> _YOUR ASSIGNMENT_
The listing that follows is to be repeated exactly.

> _GIVEN ENTRIES_
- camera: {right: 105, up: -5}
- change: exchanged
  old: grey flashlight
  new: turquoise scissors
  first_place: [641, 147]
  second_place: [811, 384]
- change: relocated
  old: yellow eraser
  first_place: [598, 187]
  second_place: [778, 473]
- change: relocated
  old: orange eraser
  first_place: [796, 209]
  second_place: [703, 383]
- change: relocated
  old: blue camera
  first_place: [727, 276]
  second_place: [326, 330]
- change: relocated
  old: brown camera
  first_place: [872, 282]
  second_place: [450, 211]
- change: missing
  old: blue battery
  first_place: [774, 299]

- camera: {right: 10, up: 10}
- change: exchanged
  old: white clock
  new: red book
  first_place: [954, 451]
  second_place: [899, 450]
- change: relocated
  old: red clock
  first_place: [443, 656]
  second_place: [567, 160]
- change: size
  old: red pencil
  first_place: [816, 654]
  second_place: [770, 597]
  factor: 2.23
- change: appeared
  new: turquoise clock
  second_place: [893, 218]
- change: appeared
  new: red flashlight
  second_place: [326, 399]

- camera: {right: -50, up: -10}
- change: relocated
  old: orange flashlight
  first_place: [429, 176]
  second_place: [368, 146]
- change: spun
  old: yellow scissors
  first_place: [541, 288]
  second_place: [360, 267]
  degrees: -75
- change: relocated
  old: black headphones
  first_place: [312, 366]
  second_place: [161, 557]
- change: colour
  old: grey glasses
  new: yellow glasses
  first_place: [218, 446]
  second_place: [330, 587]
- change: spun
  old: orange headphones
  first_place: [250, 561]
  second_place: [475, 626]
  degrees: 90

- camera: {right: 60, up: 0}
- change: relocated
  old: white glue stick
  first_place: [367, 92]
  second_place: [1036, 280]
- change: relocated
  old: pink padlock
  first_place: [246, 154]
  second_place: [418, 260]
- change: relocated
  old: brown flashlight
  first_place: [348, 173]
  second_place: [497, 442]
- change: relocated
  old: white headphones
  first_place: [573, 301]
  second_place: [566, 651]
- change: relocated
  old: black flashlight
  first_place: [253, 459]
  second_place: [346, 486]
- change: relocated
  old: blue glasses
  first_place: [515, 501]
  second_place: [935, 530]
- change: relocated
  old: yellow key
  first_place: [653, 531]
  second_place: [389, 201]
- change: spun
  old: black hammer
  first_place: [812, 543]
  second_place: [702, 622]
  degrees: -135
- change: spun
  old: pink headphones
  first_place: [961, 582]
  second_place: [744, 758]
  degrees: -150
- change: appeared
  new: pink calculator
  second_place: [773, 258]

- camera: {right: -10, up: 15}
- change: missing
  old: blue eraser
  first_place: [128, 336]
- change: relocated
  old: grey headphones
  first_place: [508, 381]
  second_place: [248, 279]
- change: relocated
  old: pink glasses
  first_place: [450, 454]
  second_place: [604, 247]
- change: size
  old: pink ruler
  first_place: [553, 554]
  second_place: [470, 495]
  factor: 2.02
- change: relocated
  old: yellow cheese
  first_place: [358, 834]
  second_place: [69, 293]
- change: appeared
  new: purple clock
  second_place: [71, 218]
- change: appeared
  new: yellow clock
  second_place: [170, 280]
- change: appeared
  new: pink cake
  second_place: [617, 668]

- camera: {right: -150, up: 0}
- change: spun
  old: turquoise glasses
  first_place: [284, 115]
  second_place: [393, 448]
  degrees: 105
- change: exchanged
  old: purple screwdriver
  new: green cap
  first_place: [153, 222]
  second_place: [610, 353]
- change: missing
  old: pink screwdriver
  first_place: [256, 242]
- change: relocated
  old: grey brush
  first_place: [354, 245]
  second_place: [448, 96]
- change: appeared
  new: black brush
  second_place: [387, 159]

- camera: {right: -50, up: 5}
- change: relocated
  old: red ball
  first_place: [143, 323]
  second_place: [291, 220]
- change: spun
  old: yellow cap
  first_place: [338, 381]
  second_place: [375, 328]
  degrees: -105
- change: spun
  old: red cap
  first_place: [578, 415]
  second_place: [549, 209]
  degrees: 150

> _WRITTEN ANSWER_
- camera: {right: 105, up: -5}
- change: exchanged
  old: grey flashlight
  new: turquoise scissors
  first_place: [641, 147]
  second_place: [811, 384]
- change: relocated
  old: yellow eraser
  first_place: [598, 187]
  second_place: [778, 473]
- change: relocated
  old: orange eraser
  first_place: [796, 209]
  second_place: [703, 383]
- change: relocated
  old: blue camera
  first_place: [727, 276]
  second_place: [326, 330]
- change: relocated
  old: brown camera
  first_place: [872, 282]
  second_place: [450, 211]
- change: missing
  old: blue battery
  first_place: [774, 299]

- camera: {right: 10, up: 10}
- change: exchanged
  old: white clock
  new: red book
  first_place: [954, 451]
  second_place: [899, 450]
- change: relocated
  old: red clock
  first_place: [443, 656]
  second_place: [567, 160]
- change: size
  old: red pencil
  first_place: [816, 654]
  second_place: [770, 597]
  factor: 2.23
- change: appeared
  new: turquoise clock
  second_place: [893, 218]
- change: appeared
  new: red flashlight
  second_place: [326, 399]

- camera: {right: -50, up: -10}
- change: relocated
  old: orange flashlight
  first_place: [429, 176]
  second_place: [368, 146]
- change: spun
  old: yellow scissors
  first_place: [541, 288]
  second_place: [360, 267]
  degrees: -75
- change: relocated
  old: black headphones
  first_place: [312, 366]
  second_place: [161, 557]
- change: colour
  old: grey glasses
  new: yellow glasses
  first_place: [218, 446]
  second_place: [330, 587]
- change: spun
  old: orange headphones
  first_place: [250, 561]
  second_place: [475, 626]
  degrees: 90

- camera: {right: 60, up: 0}
- change: relocated
  old: white glue stick
  first_place: [367, 92]
  second_place: [1036, 280]
- change: relocated
  old: pink padlock
  first_place: [246, 154]
  second_place: [418, 260]
- change: relocated
  old: brown flashlight
  first_place: [348, 173]
  second_place: [497, 442]
- change: relocated
  old: white headphones
  first_place: [573, 301]
  second_place: [566, 651]
- change: relocated
  old: black flashlight
  first_place: [253, 459]
  second_place: [346, 486]
- change: relocated
  old: blue glasses
  first_place: [515, 501]
  second_place: [935, 530]
- change: relocated
  old: yellow key
  first_place: [653, 531]
  second_place: [389, 201]
- change: spun
  old: black hammer
  first_place: [812, 543]
  second_place: [702, 622]
  degrees: -135
- change: spun
  old: pink headphones
  first_place: [961, 582]
  second_place: [744, 758]
  degrees: -150
- change: appeared
  new: pink calculator
  second_place: [773, 258]

- camera: {right: -10, up: 15}
- change: missing
  old: blue eraser
  first_place: [128, 336]
- change: relocated
  old: grey headphones
  first_place: [508, 381]
  second_place: [248, 279]
- change: relocated
  old: pink glasses
  first_place: [450, 454]
  second_place: [604, 247]
- change: size
  old: pink ruler
  first_place: [553, 554]
  second_place: [470, 495]
  factor: 2.02
- change: relocated
  old: yellow cheese
  first_place: [358, 834]
  second_place: [69, 293]
- change: appeared
  new: purple clock
  second_place: [71, 218]
- change: appeared
  new: yellow clock
  second_place: [170, 280]
- change: appeared
  new: pink cake
  second_place: [617, 668]

- camera: {right: -150, up: 0}
- change: spun
  old: turquoise glasses
  first_place: [284, 115]
  second_place: [393, 448]
  degrees: 105
- change: exchanged
  old: purple screwdriver
  new: green cap
  first_place: [153, 222]
  second_place: [610, 353]
- change: missing
  old: pink screwdriver
  first_place: [256, 242]
- change: relocated
  old: grey brush
  first_place: [354, 245]
  second_place: [448, 96]
- change: appeared
  new: black brush
  second_place: [387, 159]

- camera: {right: -50, up: 5}
- change: relocated
  old: red ball
  first_place: [143, 323]
  second_place: [291, 220]
- change: spun
  old: yellow cap
  first_place: [338, 381]
  second_place: [375, 328]
  degrees: -105
- change: spun
  old: red cap
  first_place: [578, 415]
  second_place: [549, 209]
  degrees: 150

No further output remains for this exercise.